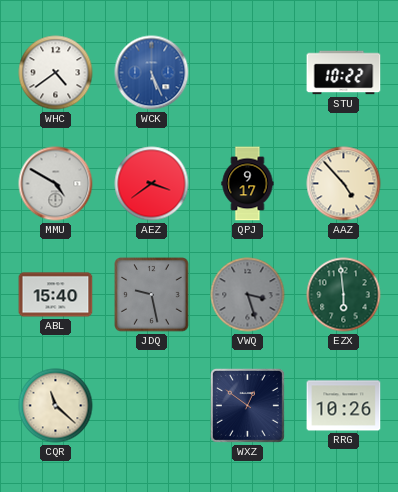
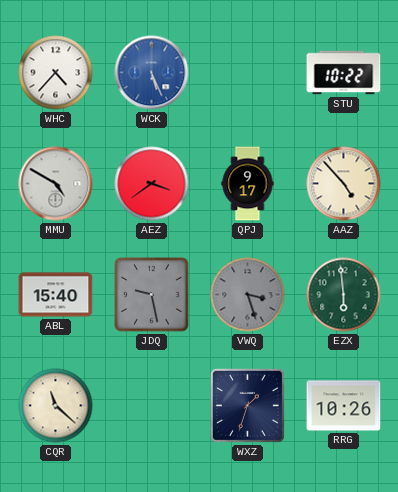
WHC: 4:39 -> 4:37
WXZ: 12:51 -> 1:33
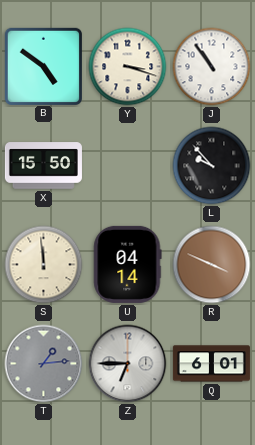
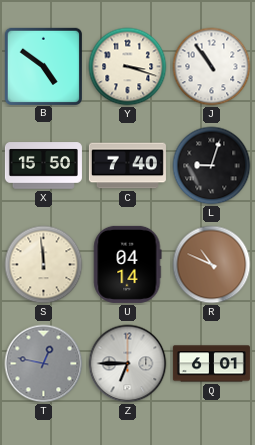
C: none -> 7:40
L: 9:53 -> 9:03
R: 3:49 -> 10:49
T: 1:14 -> 12:47
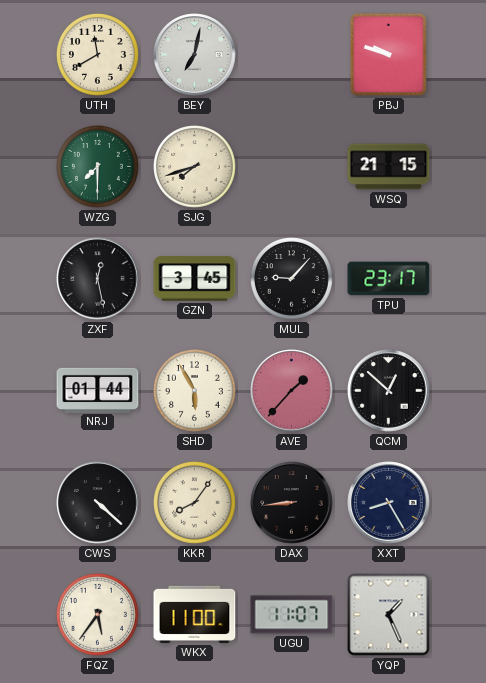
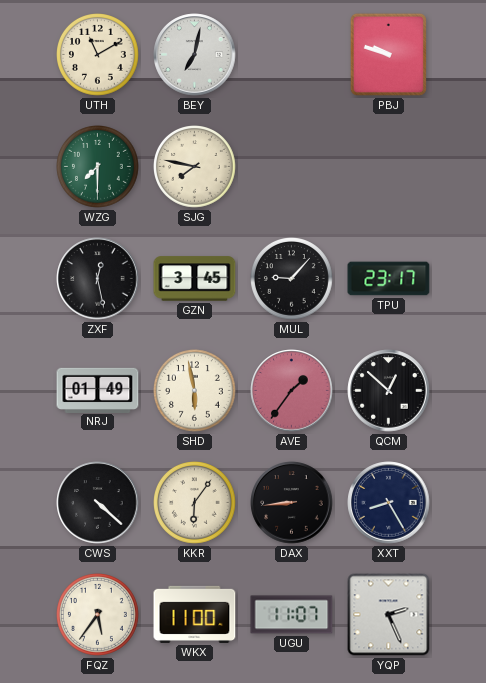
▬▬▬▬▬▬▬▬▬▬
Exercise directions - Rewrite the lines from all the entries above, switching "none" to "blank" and keeping everything else unchanged. Leave the pictures out.

Written answer -
WHC: 4:39 -> 4:37
WXZ: 12:51 -> 1:33
C: blank -> 7:40
L: 9:53 -> 9:03
R: 3:49 -> 10:49
T: 1:14 -> 12:47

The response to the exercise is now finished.